Work instructions =
From the first line to the last, print the data exactly as written.

'''

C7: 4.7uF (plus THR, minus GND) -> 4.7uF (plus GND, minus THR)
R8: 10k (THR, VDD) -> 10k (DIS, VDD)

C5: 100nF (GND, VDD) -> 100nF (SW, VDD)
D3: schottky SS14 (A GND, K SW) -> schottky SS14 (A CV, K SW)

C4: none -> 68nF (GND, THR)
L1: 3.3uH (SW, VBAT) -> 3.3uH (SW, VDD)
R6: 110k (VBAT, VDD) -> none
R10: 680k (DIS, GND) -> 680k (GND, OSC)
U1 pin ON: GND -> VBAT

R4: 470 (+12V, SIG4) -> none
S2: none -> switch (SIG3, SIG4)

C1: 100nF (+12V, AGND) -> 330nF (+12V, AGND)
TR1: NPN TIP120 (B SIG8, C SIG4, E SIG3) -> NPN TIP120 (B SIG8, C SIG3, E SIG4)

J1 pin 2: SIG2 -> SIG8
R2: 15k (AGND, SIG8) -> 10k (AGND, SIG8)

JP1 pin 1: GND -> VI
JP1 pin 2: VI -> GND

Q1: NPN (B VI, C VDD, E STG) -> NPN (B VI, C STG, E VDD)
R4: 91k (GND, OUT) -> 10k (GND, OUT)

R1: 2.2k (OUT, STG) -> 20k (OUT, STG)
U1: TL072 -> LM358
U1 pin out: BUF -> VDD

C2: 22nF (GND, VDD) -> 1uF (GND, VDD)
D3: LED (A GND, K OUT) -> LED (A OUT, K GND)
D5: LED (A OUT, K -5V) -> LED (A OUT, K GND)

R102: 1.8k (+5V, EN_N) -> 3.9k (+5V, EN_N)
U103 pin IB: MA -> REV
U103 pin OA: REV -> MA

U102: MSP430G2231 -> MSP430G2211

'''

Written response =
C7: 4.7uF (plus THR, minus GND) -> 4.7uF (plus GND, minus THR)
R8: 10k (THR, VDD) -> 10k (DIS, VDD)

C5: 100nF (GND, VDD) -> 100nF (SW, VDD)
D3: schottky SS14 (A GND, K SW) -> schottky SS14 (A CV, K SW)

C4: none -> 68nF (GND, THR)
L1: 3.3uH (SW, VBAT) -> 3.3uH (SW, VDD)
R6: 110k (VBAT, VDD) -> none
R10: 680k (DIS, GND) -> 680k (GND, OSC)
U1 pin ON: GND -> VBAT

R4: 470 (+12V, SIG4) -> none
S2: none -> switch (SIG3, SIG4)

C1: 100nF (+12V, AGND) -> 330nF (+12V, AGND)
TR1: NPN TIP120 (B SIG8, C SIG4, E SIG3) -> NPN TIP120 (B SIG8, C SIG3, E SIG4)

J1 pin 2: SIG2 -> SIG8
R2: 15k (AGND, SIG8) -> 10k (AGND, SIG8)

JP1 pin 1: GND -> VI
JP1 pin 2: VI -> GND

Q1: NPN (B VI, C VDD, E STG) -> NPN (B VI, C STG, E VDD)
R4: 91k (GND, OUT) -> 10k (GND, OUT)

R1: 2.2k (OUT, STG) -> 20k (OUT, STG)
U1: TL072 -> LM358
U1 pin out: BUF -> VDD

C2: 22nF (GND, VDD) -> 1uF (GND, VDD)
D3: LED (A GND, K OUT) -> LED (A OUT, K GND)
D5: LED (A OUT, K -5V) -> LED (A OUT, K GND)

R102: 1.8k (+5V, EN_N) -> 3.9k (+5V, EN_N)
U103 pin IB: MA -> REV
U103 pin OA: REV -> MA

U102: MSP430G2231 -> MSP430G2211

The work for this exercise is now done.